Keep every line in which "camera" occurs and drop the rest of the data.

* **Records supplied**:
[Start of section]
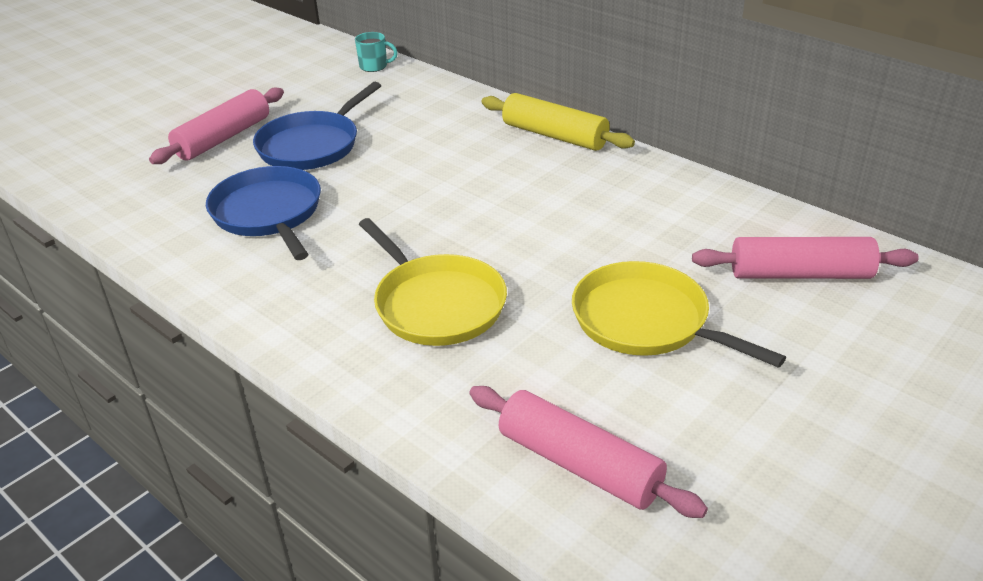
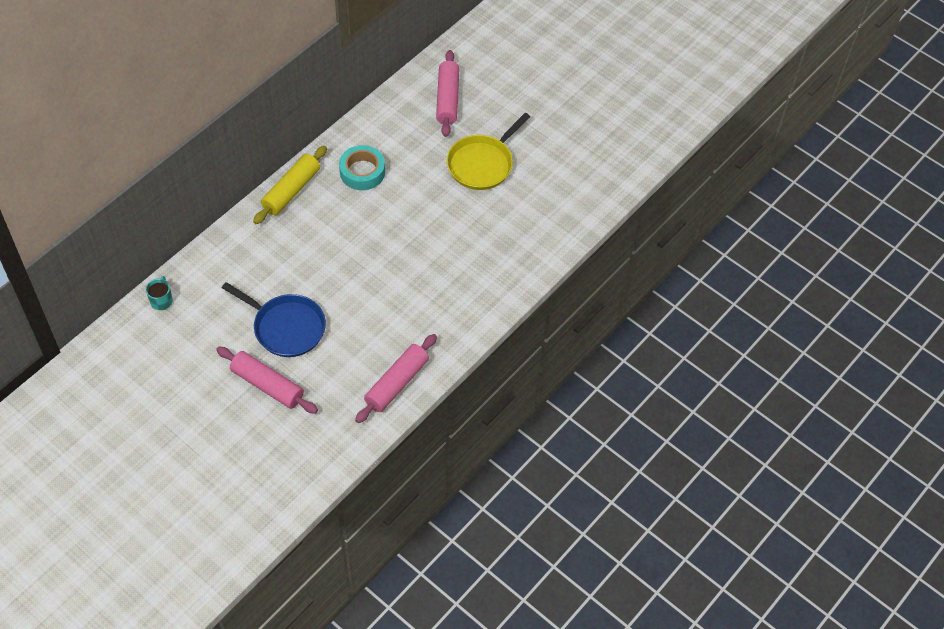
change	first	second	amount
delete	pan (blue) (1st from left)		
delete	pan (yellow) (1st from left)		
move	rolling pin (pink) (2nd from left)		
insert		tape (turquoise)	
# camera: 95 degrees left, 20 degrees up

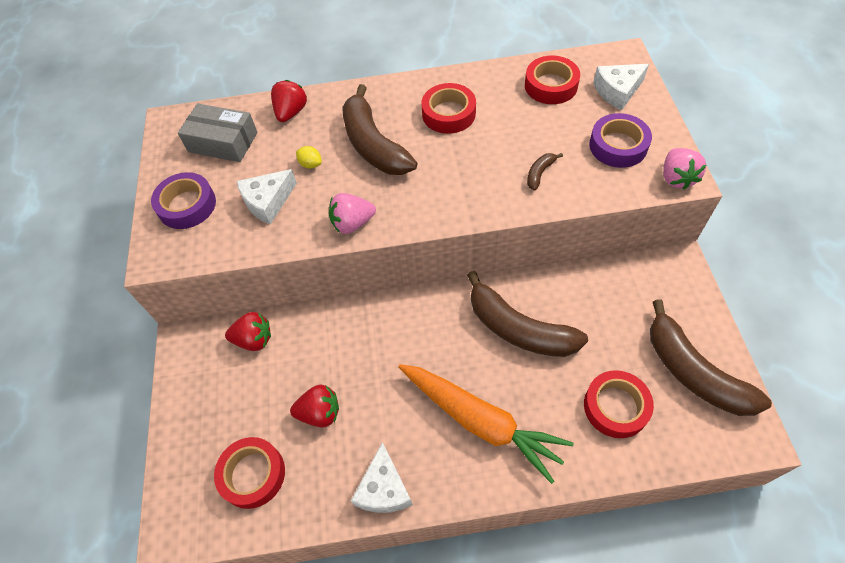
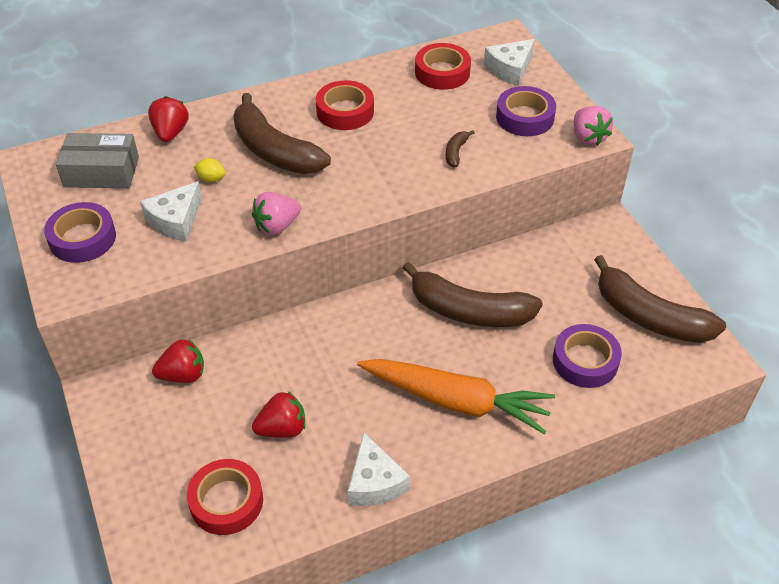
change	first	second	amount
recolor	tape (red) (4th from left)	tape (purple) (3rd from left)	
# camera: 20 degrees left, 10 degrees down

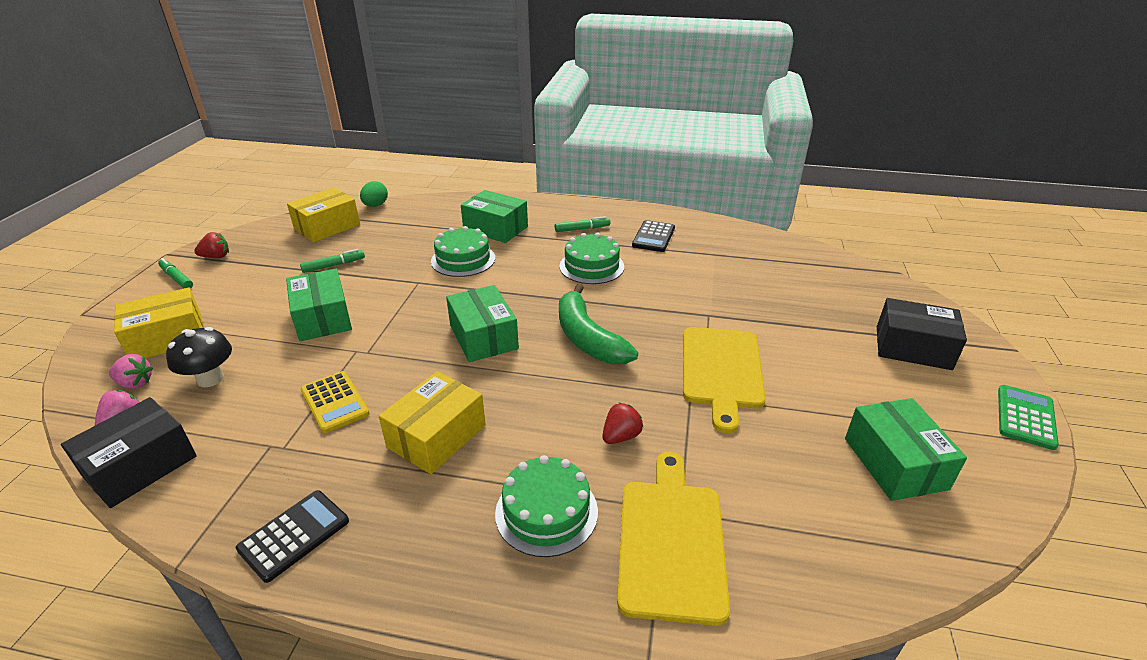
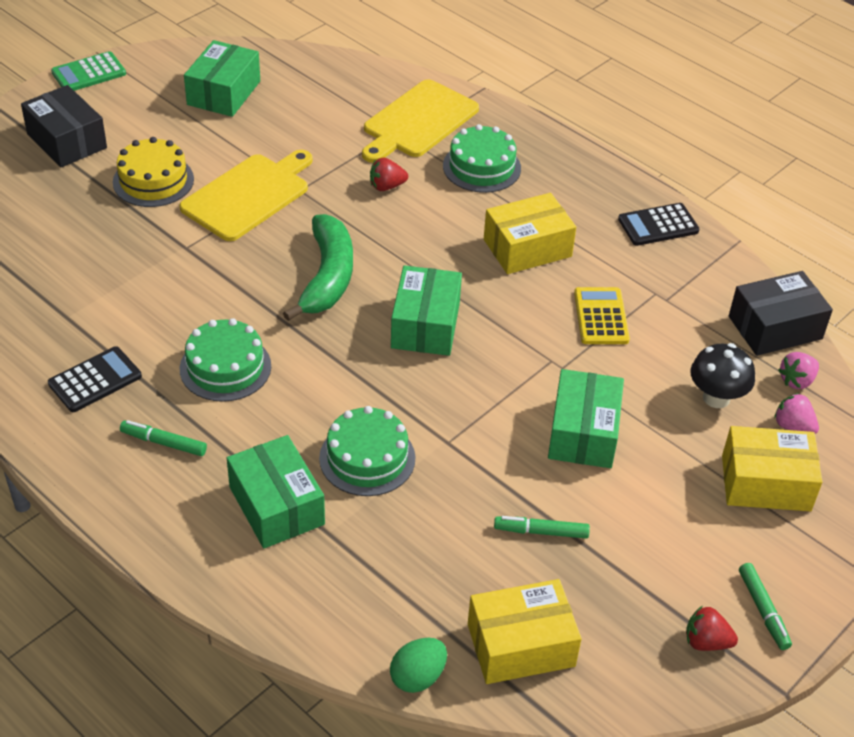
change	first	second	amount
insert		cake (yellow)	
# camera: 150 degrees left, 10 degrees up

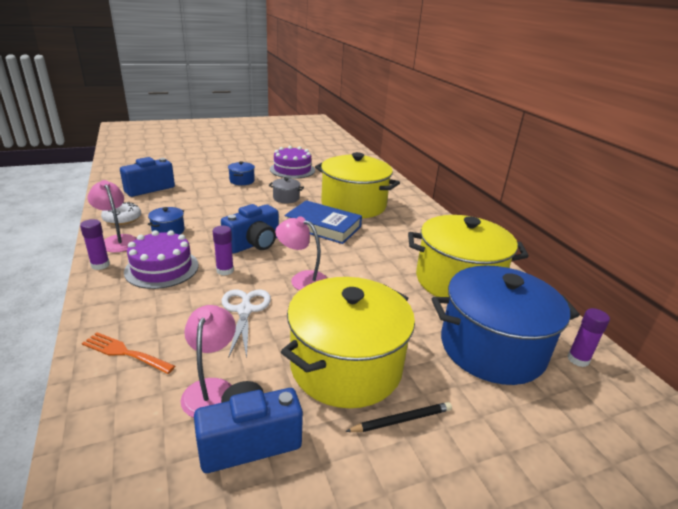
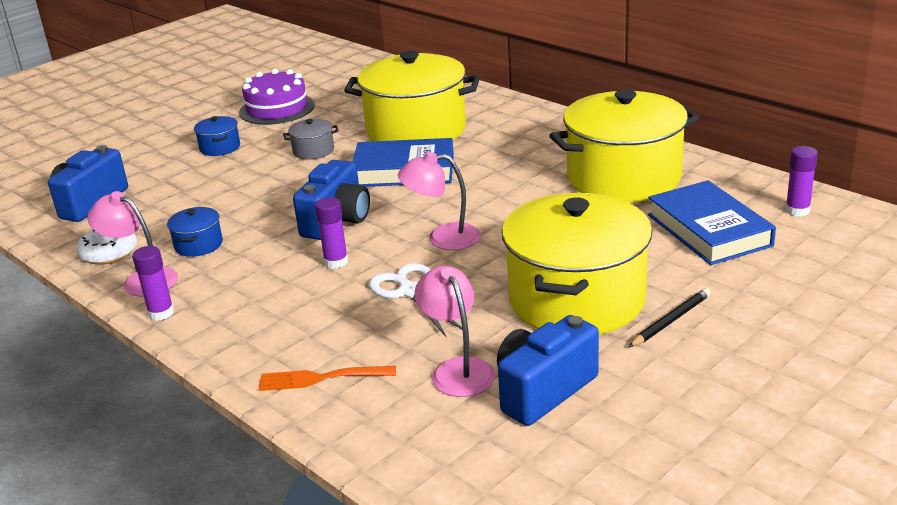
change	first	second	amount
delete	cake (purple) (1st from left)		
replace	pot (blue) (3rd from left)	book (blue) (2nd from left)	
# camera: 20 degrees left, 0 degrees up

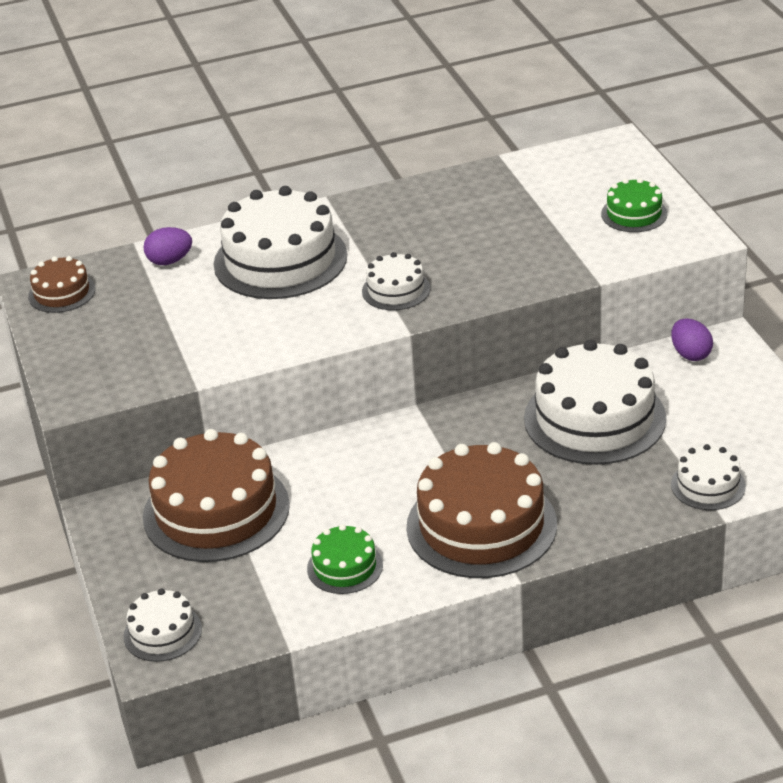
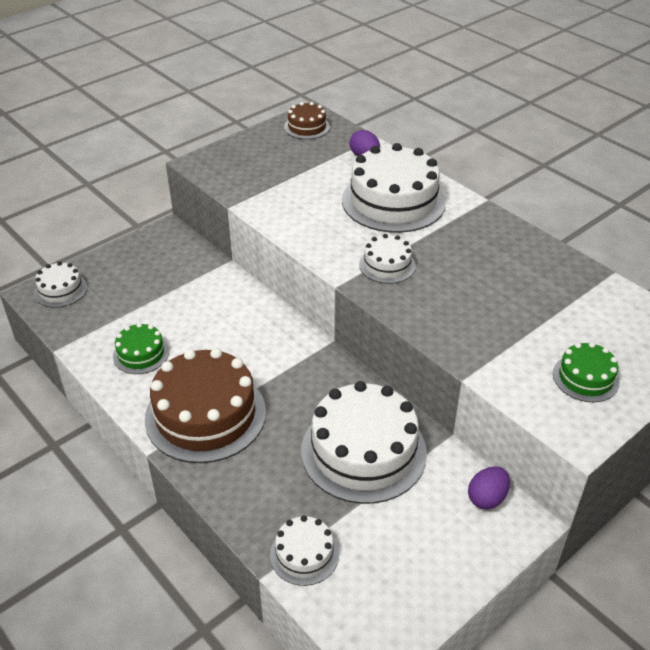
change	first	second	amount
delete	cake (brown) (2nd from left)		
# camera: 65 degrees right, 5 degrees up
[End of section]
* **Exercise solution**:
# camera: 95 degrees left, 20 degrees up
# camera: 20 degrees left, 10 degrees down
# camera: 150 degrees left, 10 degrees up
# camera: 20 degrees left, 0 degrees up
# camera: 65 degrees right, 5 degrees up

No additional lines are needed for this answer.